*** Opening Dataset content ***

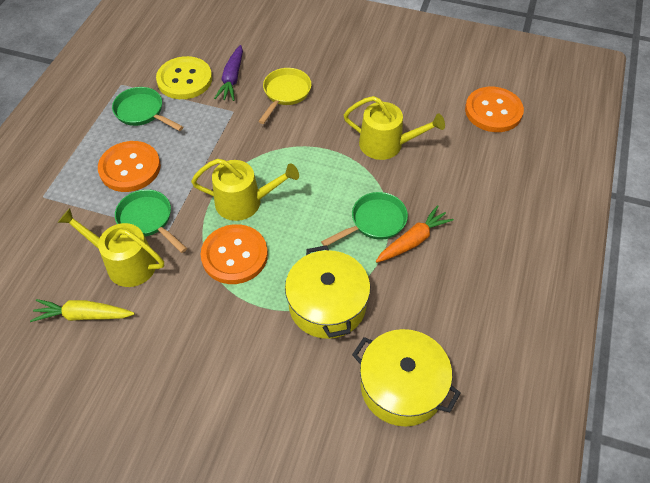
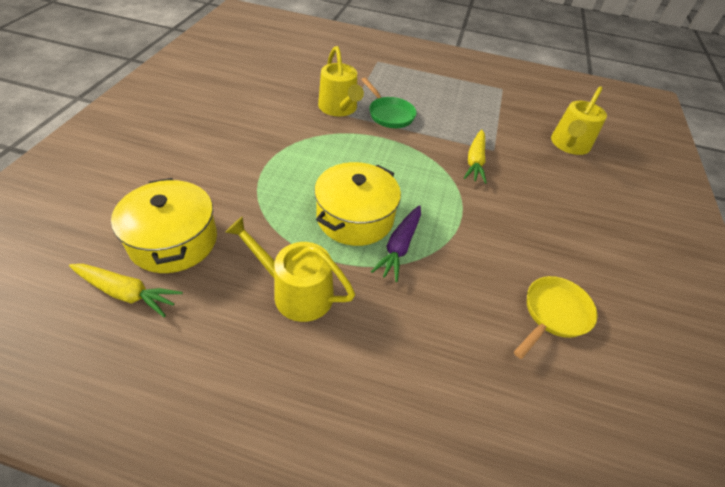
green pan: [112,87,183,131] [115,189,187,253] [321,192,408,246] = 3 -> [361,77,417,128] = 1
orange button: [98,141,161,192] [201,224,268,284] [465,87,524,132] = 3 -> none = 0
orange carrot: [376,205,454,263] = 1 -> none = 0
yellow button: [156,56,212,99] = 1 -> none = 0
yellow carrot: [30,299,134,322] = 1 -> [69,264,183,317] [464,129,487,184] = 2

*** Closing Dataset content ***

Each record must be set down again without alteration, and no picture may be carried over.

green pan: [112,87,183,131] [115,189,187,253] [321,192,408,246] = 3 -> [361,77,417,128] = 1
orange button: [98,141,161,192] [201,224,268,284] [465,87,524,132] = 3 -> none = 0
orange carrot: [376,205,454,263] = 1 -> none = 0
yellow button: [156,56,212,99] = 1 -> none = 0
yellow carrot: [30,299,134,322] = 1 -> [69,264,183,317] [464,129,487,184] = 2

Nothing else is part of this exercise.